(Detected change data)

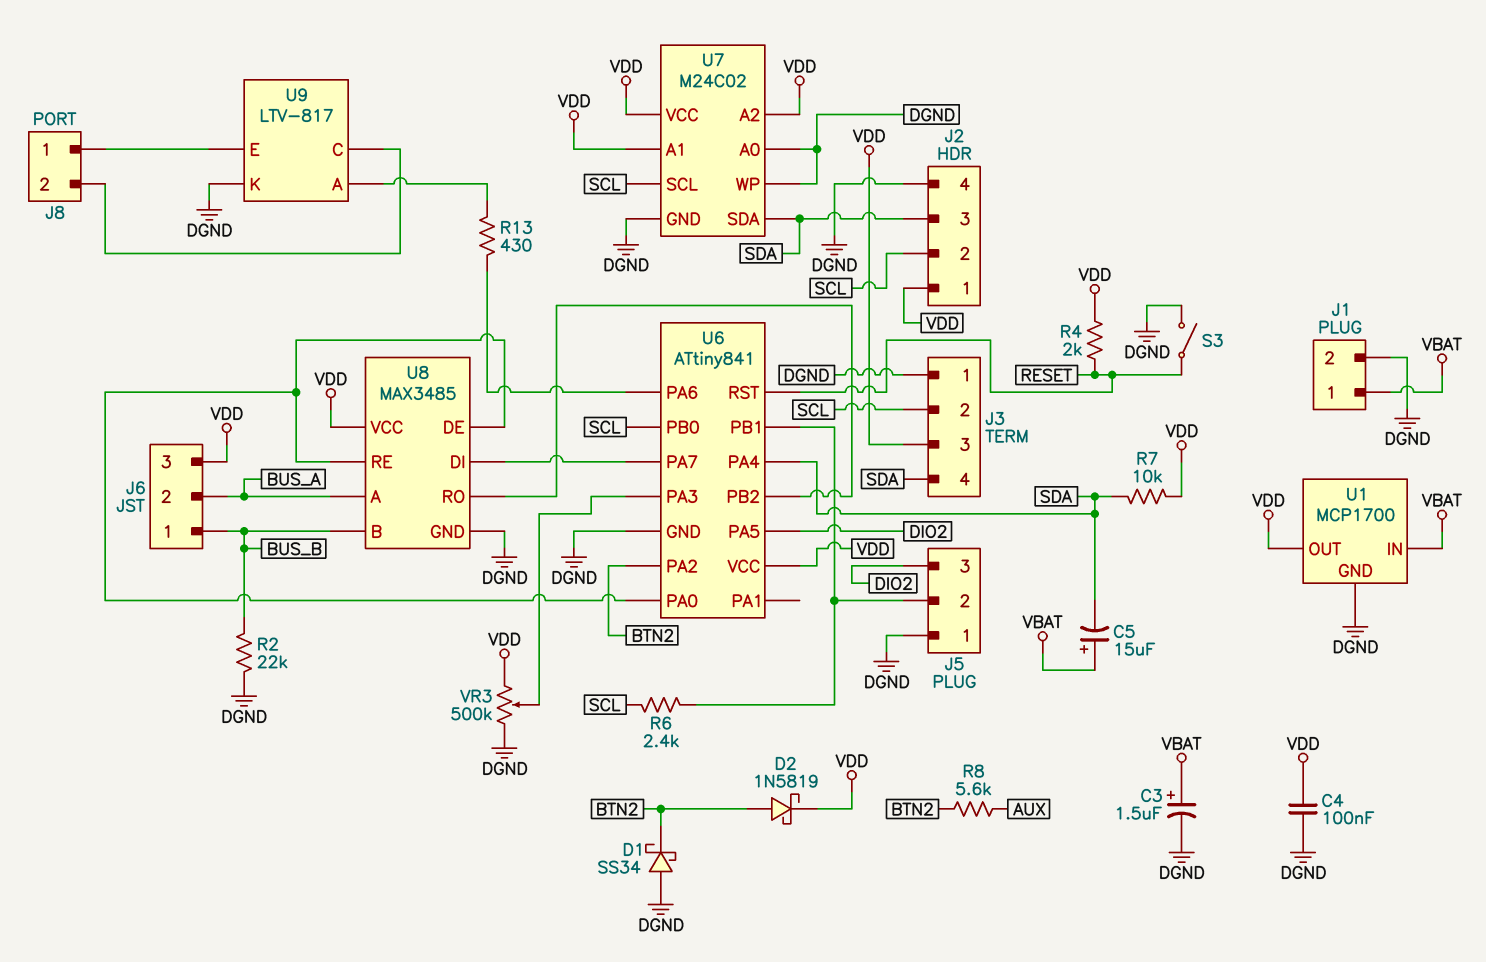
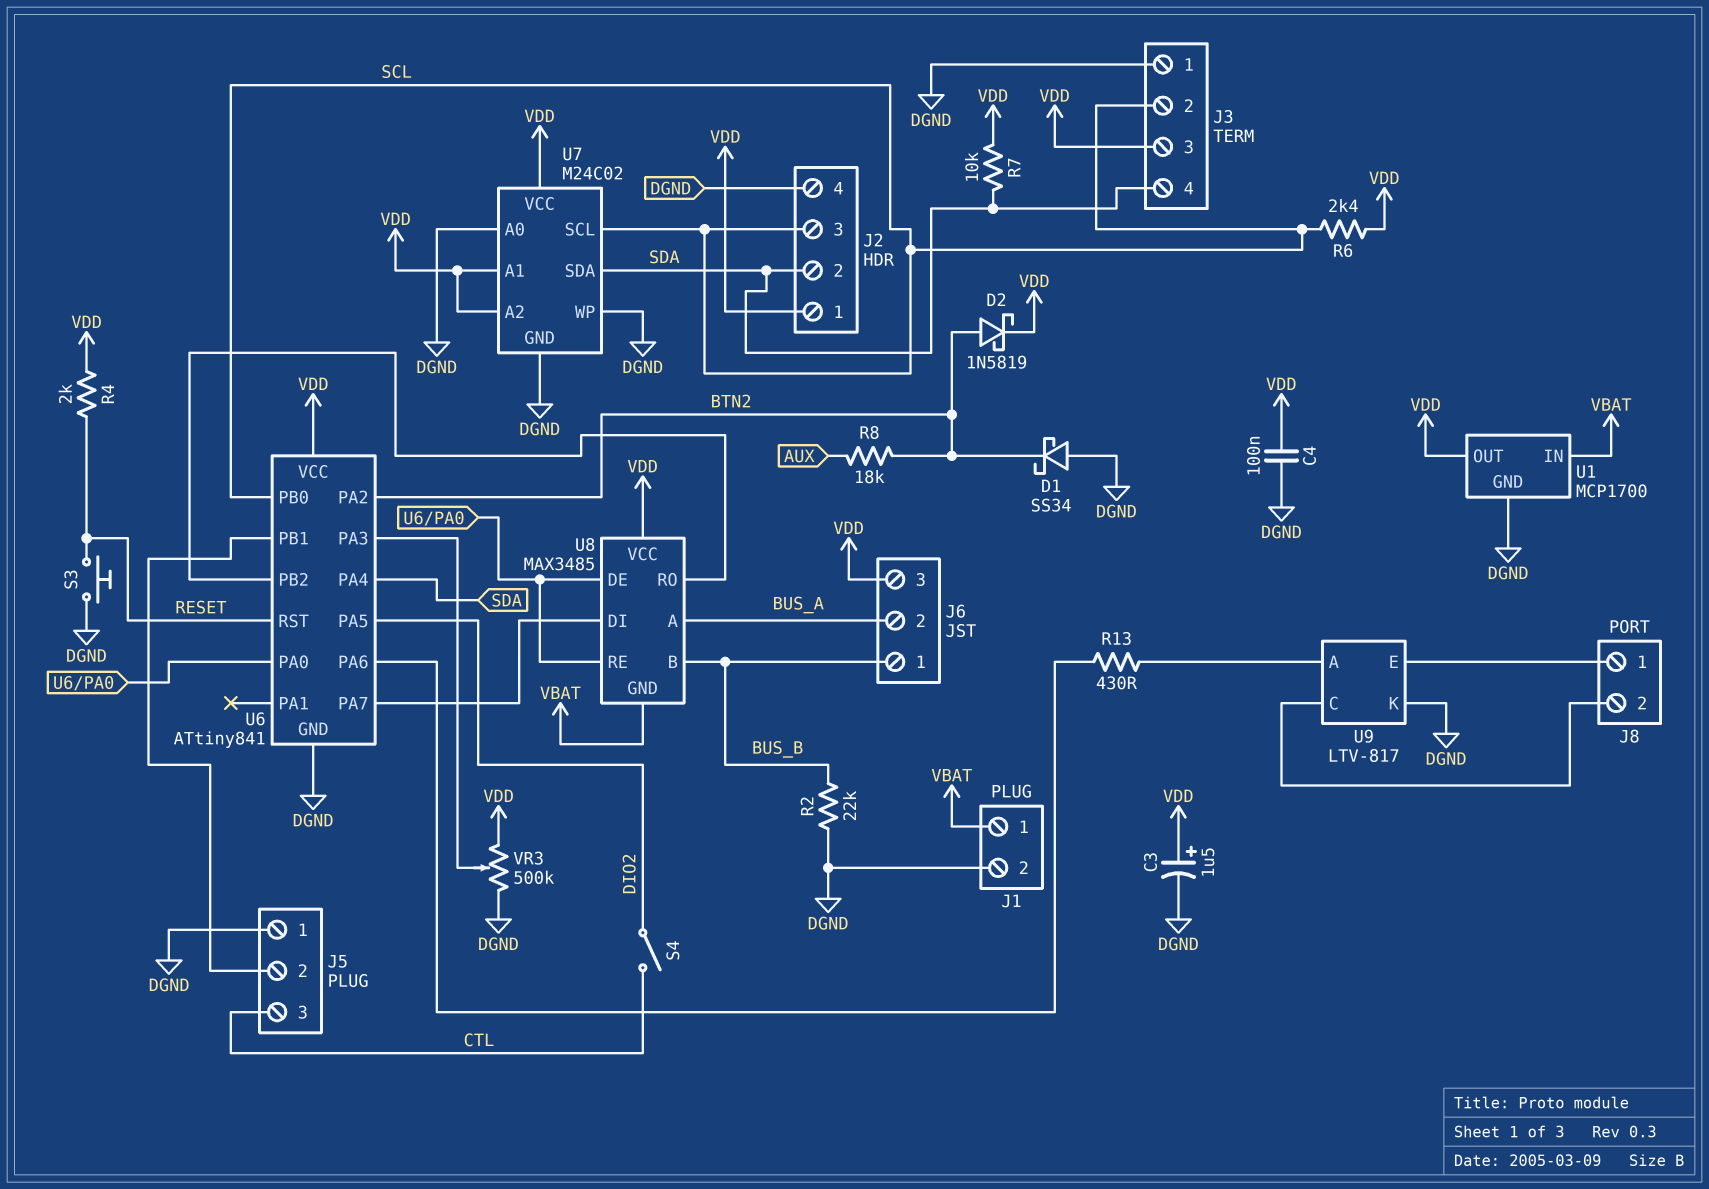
C3: 1.5uF (plus VBAT, minus DGND) -> 1.5uF (plus VDD, minus DGND)
C5: 15uF (plus VBAT, minus SDA) -> none
J2 pin 2: SCL -> SDA
J2 pin 3: SDA -> SCL
J5 pin 3: DIO2 -> CTL
R6: 2.4k (J5/2, SCL) -> 2.4k (SCL, VDD)
R8: 5.6k (AUX, BTN2) -> 18k (AUX, BTN2)
S3: switch (DGND, RESET) -> button (DGND, RESET)
S4: none -> switch (CTL, DIO2)
U8 pin GND: DGND -> VBAT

WORK ORDER: Output the records above exactly as written, but leave out the pictures.

PROBLEM SOLUTION:
C3: 1.5uF (plus VBAT, minus DGND) -> 1.5uF (plus VDD, minus DGND)
C5: 15uF (plus VBAT, minus SDA) -> none
J2 pin 2: SCL -> SDA
J2 pin 3: SDA -> SCL
J5 pin 3: DIO2 -> CTL
R6: 2.4k (J5/2, SCL) -> 2.4k (SCL, VDD)
R8: 5.6k (AUX, BTN2) -> 18k (AUX, BTN2)
S3: switch (DGND, RESET) -> button (DGND, RESET)
S4: none -> switch (CTL, DIO2)
U8 pin GND: DGND -> VBAT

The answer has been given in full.